The data:
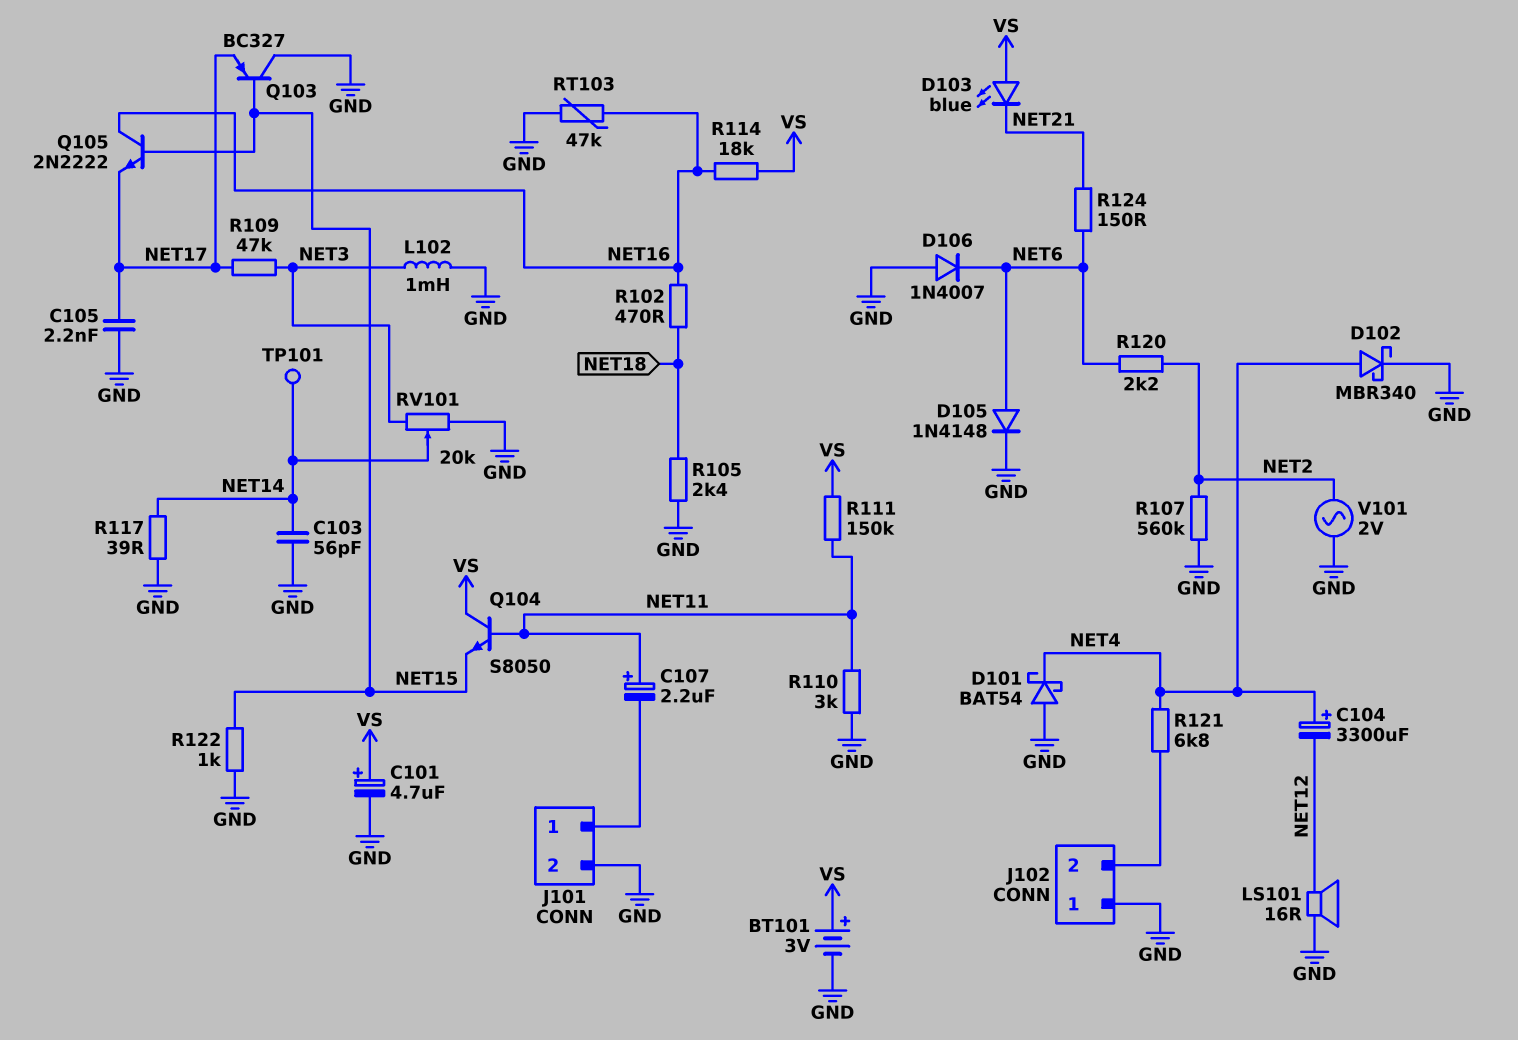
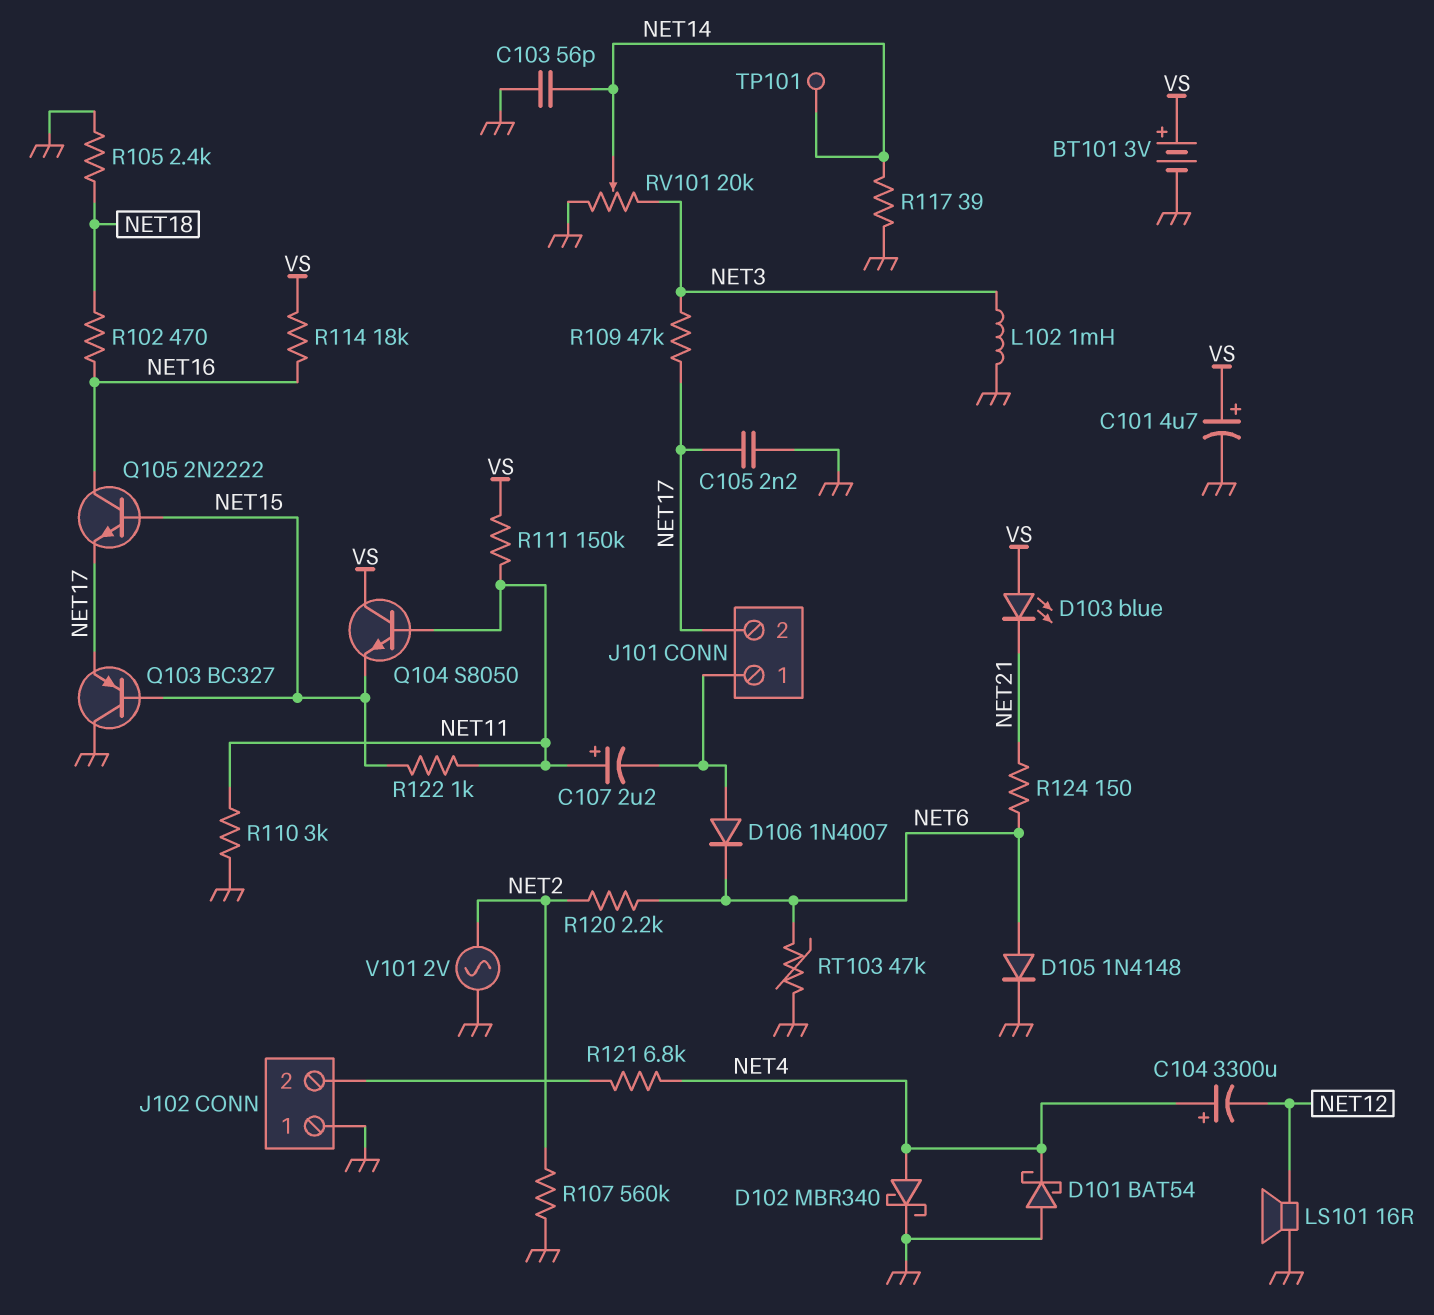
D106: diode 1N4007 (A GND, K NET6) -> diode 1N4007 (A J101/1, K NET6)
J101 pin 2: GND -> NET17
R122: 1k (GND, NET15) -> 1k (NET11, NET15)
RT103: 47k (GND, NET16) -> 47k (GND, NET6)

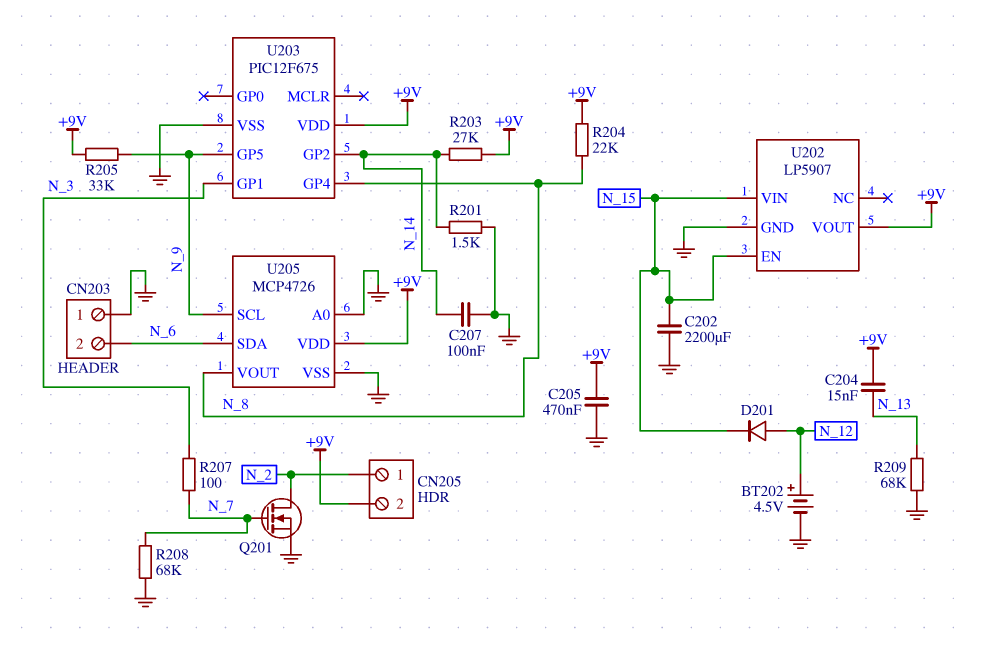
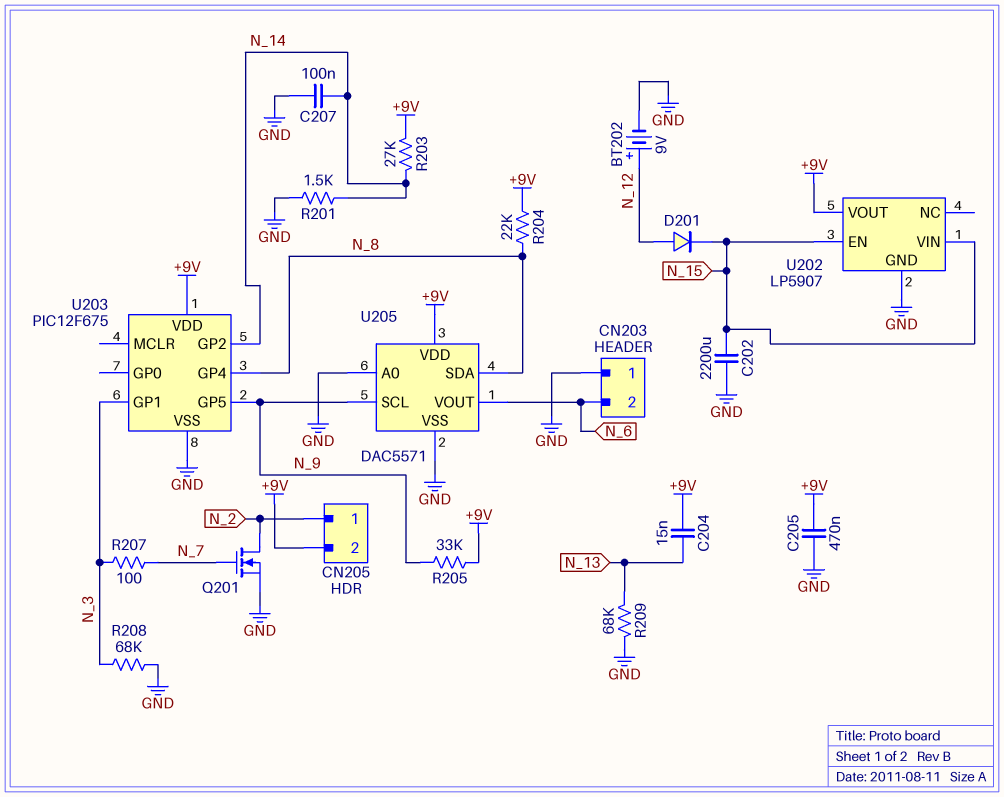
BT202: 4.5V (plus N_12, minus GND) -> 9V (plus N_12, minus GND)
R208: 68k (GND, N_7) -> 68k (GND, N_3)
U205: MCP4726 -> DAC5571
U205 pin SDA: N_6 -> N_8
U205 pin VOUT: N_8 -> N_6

What the task requires:
Write out again only the lines from the one with "U205: MCP4726 -> DAC5571" through the last line of the records above. Keep every word as it stands.

Written response:
U205: MCP4726 -> DAC5571
U205 pin SDA: N_6 -> N_8
U205 pin VOUT: N_8 -> N_6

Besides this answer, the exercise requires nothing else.